Shape scene image sequences:
+===+

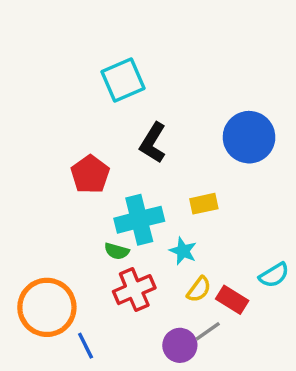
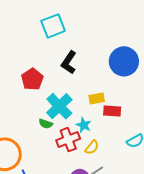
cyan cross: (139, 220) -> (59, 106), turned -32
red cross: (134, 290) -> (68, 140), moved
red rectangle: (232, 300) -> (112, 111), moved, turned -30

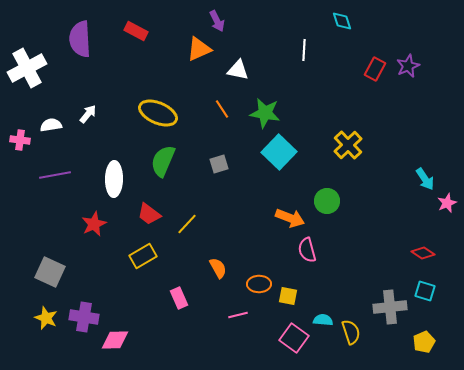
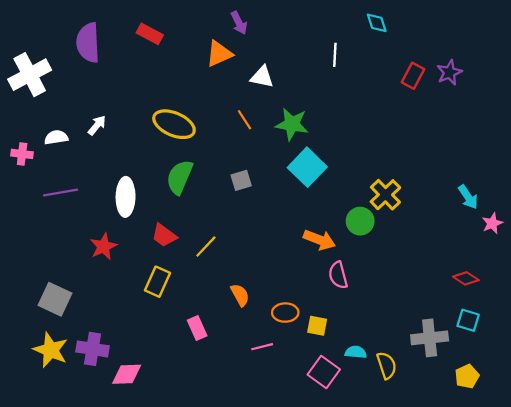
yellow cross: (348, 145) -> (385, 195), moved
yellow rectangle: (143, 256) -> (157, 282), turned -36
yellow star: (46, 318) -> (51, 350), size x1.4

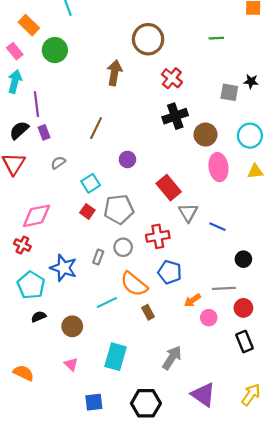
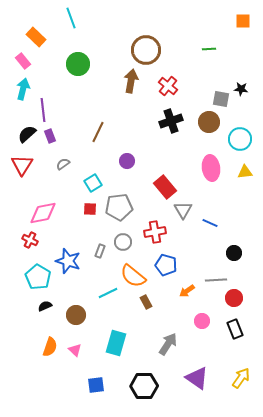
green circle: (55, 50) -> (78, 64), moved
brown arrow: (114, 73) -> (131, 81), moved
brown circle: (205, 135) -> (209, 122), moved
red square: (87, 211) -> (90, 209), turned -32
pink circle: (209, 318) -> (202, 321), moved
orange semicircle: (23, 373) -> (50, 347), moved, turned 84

+===+

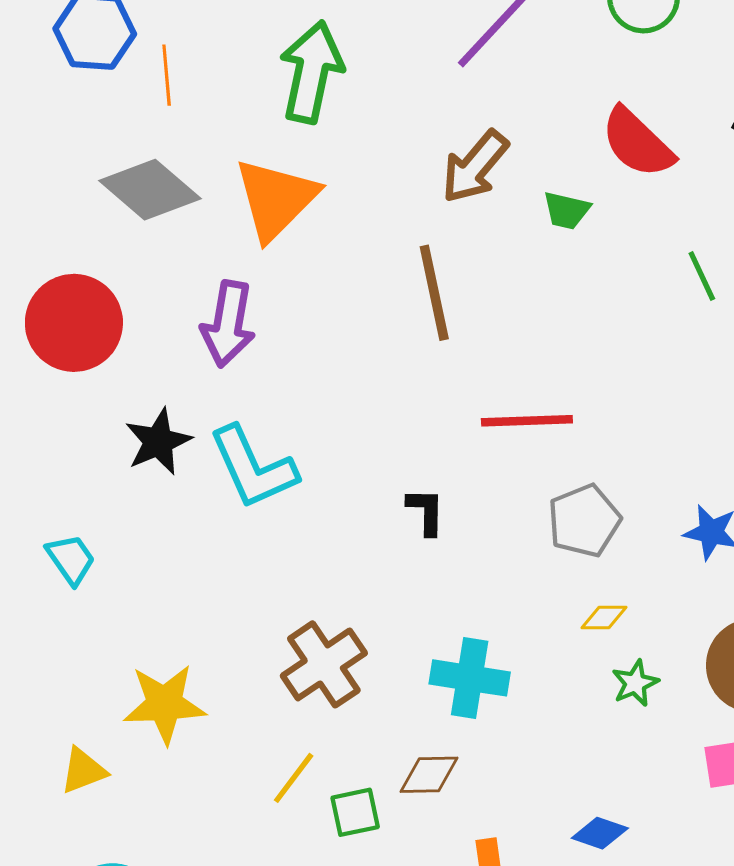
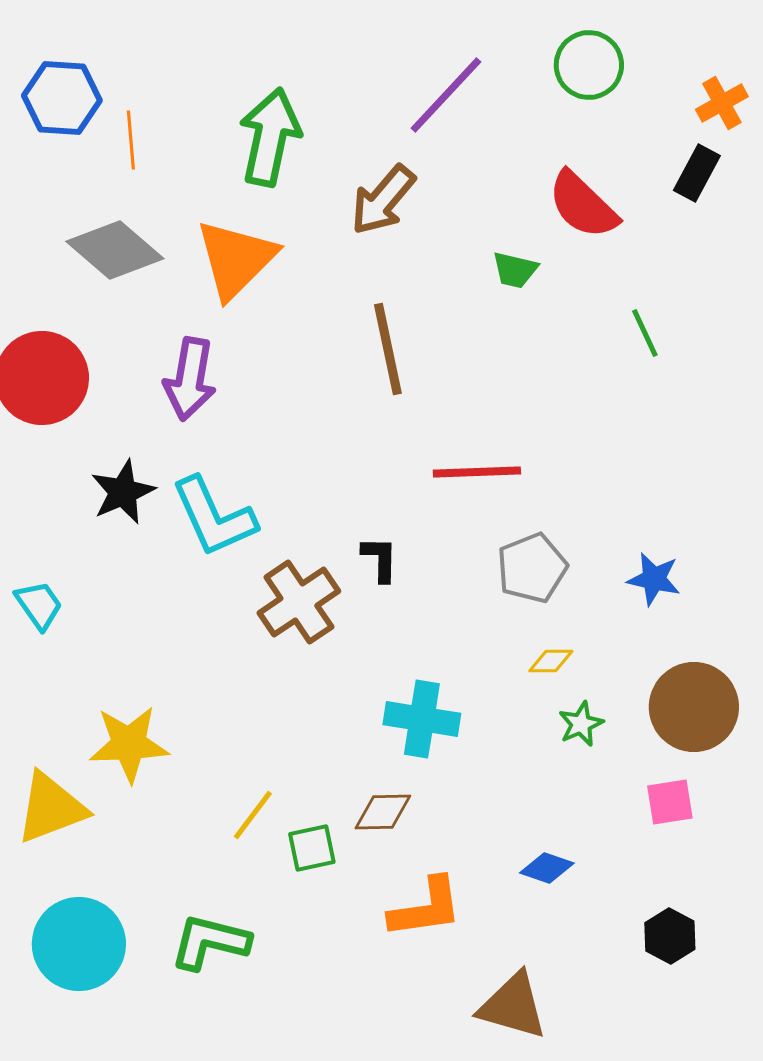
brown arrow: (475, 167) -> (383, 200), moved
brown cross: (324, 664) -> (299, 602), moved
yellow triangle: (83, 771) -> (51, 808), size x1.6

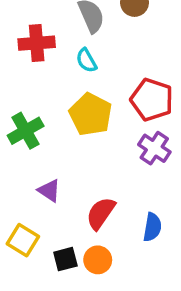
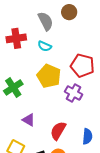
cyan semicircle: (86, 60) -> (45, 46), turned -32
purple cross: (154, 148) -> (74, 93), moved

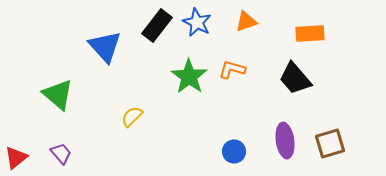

+===+

> _Instructions to follow_
Within these entries, output exactly the lines starting at the one with "cyan cross: (139, 220)" and finishing at the one with "orange semicircle: (23, 373)". Leave pictures out of the output.

> _Solution below_
cyan cross: (139, 220) -> (59, 106), turned -32
red cross: (134, 290) -> (68, 140), moved
red rectangle: (232, 300) -> (112, 111), moved, turned -30

yellow cross: (348, 145) -> (385, 195), moved
yellow rectangle: (143, 256) -> (157, 282), turned -36
yellow star: (46, 318) -> (51, 350), size x1.4

green circle: (55, 50) -> (78, 64), moved
brown arrow: (114, 73) -> (131, 81), moved
brown circle: (205, 135) -> (209, 122), moved
red square: (87, 211) -> (90, 209), turned -32
pink circle: (209, 318) -> (202, 321), moved
orange semicircle: (23, 373) -> (50, 347), moved, turned 84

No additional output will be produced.